> **Required work**:
Would you reproduce exactly the lines below from the one holding "(687, 429) = (623, 477): white" through the one holding "(598, 586) = (575, 407): blue", inclusive, and no others?
-- Opening Marker --
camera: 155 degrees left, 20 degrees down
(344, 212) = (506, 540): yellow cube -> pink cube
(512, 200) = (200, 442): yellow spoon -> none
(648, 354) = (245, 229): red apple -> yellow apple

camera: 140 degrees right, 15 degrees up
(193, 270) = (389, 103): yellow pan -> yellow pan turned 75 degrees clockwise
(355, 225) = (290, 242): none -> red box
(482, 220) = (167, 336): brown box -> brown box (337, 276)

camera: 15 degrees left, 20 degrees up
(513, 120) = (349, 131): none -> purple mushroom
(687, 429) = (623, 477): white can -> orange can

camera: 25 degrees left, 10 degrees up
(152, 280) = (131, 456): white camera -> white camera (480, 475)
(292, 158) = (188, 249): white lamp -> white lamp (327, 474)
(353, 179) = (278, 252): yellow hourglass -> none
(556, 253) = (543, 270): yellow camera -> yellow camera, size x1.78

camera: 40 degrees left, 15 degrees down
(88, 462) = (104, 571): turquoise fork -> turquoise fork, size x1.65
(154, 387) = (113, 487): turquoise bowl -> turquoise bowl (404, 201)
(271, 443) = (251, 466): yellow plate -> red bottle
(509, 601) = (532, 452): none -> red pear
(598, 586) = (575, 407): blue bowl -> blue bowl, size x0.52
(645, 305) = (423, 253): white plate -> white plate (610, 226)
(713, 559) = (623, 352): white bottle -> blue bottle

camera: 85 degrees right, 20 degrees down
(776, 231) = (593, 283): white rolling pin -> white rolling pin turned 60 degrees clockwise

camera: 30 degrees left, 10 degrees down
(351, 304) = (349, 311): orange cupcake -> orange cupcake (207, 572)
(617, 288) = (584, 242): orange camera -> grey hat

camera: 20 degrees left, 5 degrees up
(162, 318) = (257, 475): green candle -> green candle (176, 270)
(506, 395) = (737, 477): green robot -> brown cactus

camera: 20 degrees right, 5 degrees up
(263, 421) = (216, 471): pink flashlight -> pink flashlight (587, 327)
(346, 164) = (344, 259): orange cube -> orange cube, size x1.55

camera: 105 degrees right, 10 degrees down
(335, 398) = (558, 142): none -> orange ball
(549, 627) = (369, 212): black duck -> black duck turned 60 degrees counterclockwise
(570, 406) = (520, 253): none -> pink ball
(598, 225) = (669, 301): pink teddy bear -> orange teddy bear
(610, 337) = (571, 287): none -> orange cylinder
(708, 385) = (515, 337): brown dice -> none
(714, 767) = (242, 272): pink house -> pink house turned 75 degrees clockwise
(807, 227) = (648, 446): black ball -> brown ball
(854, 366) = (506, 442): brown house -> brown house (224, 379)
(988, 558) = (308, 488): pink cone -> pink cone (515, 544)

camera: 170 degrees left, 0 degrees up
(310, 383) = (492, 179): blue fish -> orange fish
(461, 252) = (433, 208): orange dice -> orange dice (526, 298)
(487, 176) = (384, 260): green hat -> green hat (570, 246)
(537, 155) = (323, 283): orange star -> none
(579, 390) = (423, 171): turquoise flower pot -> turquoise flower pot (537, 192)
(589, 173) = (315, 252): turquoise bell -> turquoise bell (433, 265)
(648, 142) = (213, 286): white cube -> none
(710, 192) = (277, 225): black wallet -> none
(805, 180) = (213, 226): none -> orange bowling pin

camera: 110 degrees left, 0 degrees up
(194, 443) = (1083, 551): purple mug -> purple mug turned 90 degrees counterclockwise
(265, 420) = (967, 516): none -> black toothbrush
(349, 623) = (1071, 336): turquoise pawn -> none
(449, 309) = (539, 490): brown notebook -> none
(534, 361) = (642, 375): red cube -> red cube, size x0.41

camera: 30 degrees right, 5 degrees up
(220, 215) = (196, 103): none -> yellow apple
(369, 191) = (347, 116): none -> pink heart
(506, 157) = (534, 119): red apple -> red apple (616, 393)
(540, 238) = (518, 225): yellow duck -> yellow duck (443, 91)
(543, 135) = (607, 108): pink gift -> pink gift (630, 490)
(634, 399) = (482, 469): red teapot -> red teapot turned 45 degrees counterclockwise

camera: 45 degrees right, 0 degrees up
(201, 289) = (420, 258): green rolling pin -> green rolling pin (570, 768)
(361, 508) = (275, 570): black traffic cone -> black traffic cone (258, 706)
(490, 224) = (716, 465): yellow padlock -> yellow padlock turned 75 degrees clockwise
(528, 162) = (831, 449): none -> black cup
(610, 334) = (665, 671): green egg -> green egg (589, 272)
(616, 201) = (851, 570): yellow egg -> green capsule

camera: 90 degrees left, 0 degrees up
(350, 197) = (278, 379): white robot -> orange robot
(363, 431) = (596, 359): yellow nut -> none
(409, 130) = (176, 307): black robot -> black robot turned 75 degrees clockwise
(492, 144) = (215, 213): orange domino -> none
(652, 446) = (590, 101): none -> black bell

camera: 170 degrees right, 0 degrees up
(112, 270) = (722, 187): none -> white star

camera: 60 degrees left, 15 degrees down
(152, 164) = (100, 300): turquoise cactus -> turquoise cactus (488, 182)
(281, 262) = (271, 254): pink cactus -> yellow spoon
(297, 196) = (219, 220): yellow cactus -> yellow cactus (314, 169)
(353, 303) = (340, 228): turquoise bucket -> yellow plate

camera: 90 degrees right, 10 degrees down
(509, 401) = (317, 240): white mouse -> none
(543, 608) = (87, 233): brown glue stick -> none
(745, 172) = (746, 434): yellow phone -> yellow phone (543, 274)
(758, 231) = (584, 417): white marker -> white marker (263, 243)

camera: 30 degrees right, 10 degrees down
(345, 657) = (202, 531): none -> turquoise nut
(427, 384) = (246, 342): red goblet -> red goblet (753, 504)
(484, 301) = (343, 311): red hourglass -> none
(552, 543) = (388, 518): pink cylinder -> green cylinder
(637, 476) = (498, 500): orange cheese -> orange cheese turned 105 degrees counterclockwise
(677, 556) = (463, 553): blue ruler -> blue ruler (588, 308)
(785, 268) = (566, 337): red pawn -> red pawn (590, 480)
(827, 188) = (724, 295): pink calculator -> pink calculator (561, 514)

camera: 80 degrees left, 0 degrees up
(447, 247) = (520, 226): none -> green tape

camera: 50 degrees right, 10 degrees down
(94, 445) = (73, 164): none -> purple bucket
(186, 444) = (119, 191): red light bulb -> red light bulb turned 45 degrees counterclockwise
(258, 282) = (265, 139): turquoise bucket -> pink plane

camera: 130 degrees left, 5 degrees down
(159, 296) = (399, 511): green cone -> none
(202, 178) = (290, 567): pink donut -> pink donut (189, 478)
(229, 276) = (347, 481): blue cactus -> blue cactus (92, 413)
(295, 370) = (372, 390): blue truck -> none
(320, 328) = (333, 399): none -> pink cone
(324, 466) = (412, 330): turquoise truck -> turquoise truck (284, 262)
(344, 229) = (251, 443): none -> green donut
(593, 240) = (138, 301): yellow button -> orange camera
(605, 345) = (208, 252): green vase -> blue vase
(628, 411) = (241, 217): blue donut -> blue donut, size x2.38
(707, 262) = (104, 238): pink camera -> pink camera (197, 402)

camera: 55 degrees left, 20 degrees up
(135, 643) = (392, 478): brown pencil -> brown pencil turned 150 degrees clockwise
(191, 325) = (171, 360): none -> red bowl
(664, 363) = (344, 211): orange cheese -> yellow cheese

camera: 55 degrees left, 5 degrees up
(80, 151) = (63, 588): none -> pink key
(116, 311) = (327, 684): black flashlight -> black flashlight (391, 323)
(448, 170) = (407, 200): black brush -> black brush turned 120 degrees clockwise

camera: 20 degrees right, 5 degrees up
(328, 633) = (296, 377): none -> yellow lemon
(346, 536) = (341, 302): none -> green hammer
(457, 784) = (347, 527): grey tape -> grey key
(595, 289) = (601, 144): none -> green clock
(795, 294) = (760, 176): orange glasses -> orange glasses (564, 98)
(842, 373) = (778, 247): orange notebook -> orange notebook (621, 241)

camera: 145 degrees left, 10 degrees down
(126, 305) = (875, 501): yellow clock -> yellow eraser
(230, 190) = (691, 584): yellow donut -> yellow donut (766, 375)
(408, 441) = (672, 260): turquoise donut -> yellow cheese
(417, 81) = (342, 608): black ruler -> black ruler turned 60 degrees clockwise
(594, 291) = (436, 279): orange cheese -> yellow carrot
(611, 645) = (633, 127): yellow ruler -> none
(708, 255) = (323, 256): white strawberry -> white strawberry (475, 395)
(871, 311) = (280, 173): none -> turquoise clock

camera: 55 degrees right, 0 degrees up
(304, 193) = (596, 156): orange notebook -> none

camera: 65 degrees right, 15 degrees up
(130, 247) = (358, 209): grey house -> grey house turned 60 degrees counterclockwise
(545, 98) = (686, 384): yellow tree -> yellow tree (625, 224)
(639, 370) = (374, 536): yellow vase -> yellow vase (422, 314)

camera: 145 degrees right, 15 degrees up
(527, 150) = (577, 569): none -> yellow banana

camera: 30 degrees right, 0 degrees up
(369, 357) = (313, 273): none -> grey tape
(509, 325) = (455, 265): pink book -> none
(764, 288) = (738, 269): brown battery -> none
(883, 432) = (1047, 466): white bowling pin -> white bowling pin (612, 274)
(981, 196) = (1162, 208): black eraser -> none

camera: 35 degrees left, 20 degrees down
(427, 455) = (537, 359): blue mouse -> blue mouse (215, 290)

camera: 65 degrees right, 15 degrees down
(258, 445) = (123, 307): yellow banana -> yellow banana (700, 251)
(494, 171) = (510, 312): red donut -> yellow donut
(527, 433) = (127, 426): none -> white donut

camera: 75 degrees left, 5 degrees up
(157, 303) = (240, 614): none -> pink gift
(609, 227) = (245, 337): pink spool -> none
-- Closing Marker --
> **Output of the exercise**:
(687, 429) = (623, 477): white can -> orange can

camera: 25 degrees left, 10 degrees up
(152, 280) = (131, 456): white camera -> white camera (480, 475)
(292, 158) = (188, 249): white lamp -> white lamp (327, 474)
(353, 179) = (278, 252): yellow hourglass -> none
(556, 253) = (543, 270): yellow camera -> yellow camera, size x1.78

camera: 40 degrees left, 15 degrees down
(88, 462) = (104, 571): turquoise fork -> turquoise fork, size x1.65
(154, 387) = (113, 487): turquoise bowl -> turquoise bowl (404, 201)
(271, 443) = (251, 466): yellow plate -> red bottle
(509, 601) = (532, 452): none -> red pear
(598, 586) = (575, 407): blue bowl -> blue bowl, size x0.52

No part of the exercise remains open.